::: SUPPLIED DATA

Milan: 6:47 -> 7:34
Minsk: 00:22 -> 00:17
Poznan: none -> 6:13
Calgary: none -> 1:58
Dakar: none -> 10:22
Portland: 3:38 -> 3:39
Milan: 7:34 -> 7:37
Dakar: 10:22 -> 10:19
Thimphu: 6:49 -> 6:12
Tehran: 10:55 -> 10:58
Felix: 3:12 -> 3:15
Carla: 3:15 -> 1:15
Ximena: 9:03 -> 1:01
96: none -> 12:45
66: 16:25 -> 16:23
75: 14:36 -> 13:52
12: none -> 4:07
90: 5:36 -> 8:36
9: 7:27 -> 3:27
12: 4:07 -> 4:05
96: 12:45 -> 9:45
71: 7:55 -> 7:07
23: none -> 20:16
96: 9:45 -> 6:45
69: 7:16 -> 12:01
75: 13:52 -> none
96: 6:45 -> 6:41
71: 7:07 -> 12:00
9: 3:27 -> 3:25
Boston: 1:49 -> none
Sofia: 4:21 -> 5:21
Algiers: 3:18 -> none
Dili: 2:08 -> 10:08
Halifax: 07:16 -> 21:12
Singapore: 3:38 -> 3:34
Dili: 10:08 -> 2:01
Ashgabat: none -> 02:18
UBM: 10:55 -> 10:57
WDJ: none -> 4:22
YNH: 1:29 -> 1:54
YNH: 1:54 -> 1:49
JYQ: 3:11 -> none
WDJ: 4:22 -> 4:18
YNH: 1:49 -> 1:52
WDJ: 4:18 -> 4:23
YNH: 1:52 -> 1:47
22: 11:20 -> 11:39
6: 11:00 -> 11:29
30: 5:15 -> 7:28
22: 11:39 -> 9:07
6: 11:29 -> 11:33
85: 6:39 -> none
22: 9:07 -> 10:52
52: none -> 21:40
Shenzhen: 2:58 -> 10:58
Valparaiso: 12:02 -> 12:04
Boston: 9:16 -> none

::::::

> **GIVEN TASK**: Reproduce every line of the items above word for word, keeping their order.

> **EXERCISE RESPONSE**:
Milan: 6:47 -> 7:34
Minsk: 00:22 -> 00:17
Poznan: none -> 6:13
Calgary: none -> 1:58
Dakar: none -> 10:22
Portland: 3:38 -> 3:39
Milan: 7:34 -> 7:37
Dakar: 10:22 -> 10:19
Thimphu: 6:49 -> 6:12
Tehran: 10:55 -> 10:58
Felix: 3:12 -> 3:15
Carla: 3:15 -> 1:15
Ximena: 9:03 -> 1:01
96: none -> 12:45
66: 16:25 -> 16:23
75: 14:36 -> 13:52
12: none -> 4:07
90: 5:36 -> 8:36
9: 7:27 -> 3:27
12: 4:07 -> 4:05
96: 12:45 -> 9:45
71: 7:55 -> 7:07
23: none -> 20:16
96: 9:45 -> 6:45
69: 7:16 -> 12:01
75: 13:52 -> none
96: 6:45 -> 6:41
71: 7:07 -> 12:00
9: 3:27 -> 3:25
Boston: 1:49 -> none
Sofia: 4:21 -> 5:21
Algiers: 3:18 -> none
Dili: 2:08 -> 10:08
Halifax: 07:16 -> 21:12
Singapore: 3:38 -> 3:34
Dili: 10:08 -> 2:01
Ashgabat: none -> 02:18
UBM: 10:55 -> 10:57
WDJ: none -> 4:22
YNH: 1:29 -> 1:54
YNH: 1:54 -> 1:49
JYQ: 3:11 -> none
WDJ: 4:22 -> 4:18
YNH: 1:49 -> 1:52
WDJ: 4:18 -> 4:23
YNH: 1:52 -> 1:47
22: 11:20 -> 11:39
6: 11:00 -> 11:29
30: 5:15 -> 7:28
22: 11:39 -> 9:07
6: 11:29 -> 11:33
85: 6:39 -> none
22: 9:07 -> 10:52
52: none -> 21:40
Shenzhen: 2:58 -> 10:58
Valparaiso: 12:02 -> 12:04
Boston: 9:16 -> none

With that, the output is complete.